# Work instruction
Retype the entries below exactly, and keep every picture out of your version.

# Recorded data
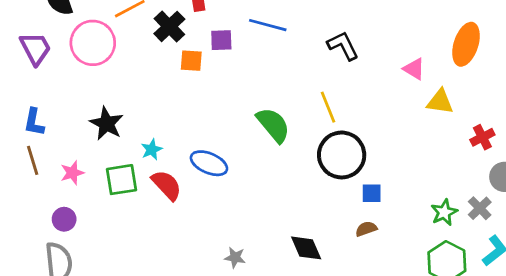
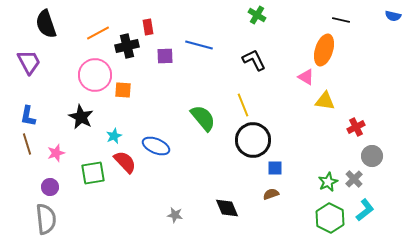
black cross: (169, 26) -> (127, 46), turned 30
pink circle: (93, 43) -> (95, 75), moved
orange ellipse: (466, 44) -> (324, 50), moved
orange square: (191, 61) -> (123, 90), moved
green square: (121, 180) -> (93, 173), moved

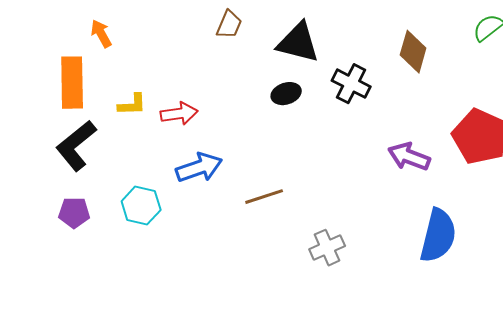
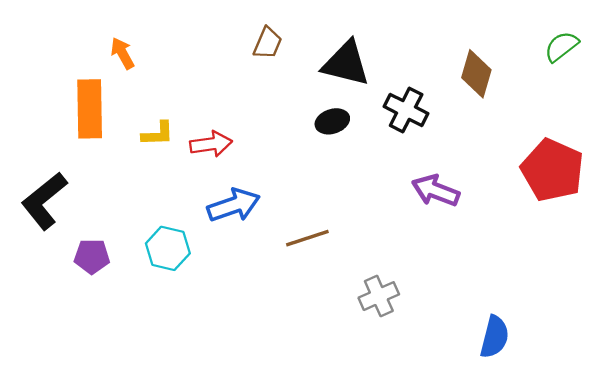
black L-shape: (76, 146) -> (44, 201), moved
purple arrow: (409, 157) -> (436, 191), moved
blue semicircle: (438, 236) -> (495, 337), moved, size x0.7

# Output of the task
black cross: (169, 26) -> (127, 46), turned 30
pink circle: (93, 43) -> (95, 75), moved
orange ellipse: (466, 44) -> (324, 50), moved
orange square: (191, 61) -> (123, 90), moved
green square: (121, 180) -> (93, 173), moved

black L-shape: (76, 146) -> (44, 201), moved
purple arrow: (409, 157) -> (436, 191), moved
blue semicircle: (438, 236) -> (495, 337), moved, size x0.7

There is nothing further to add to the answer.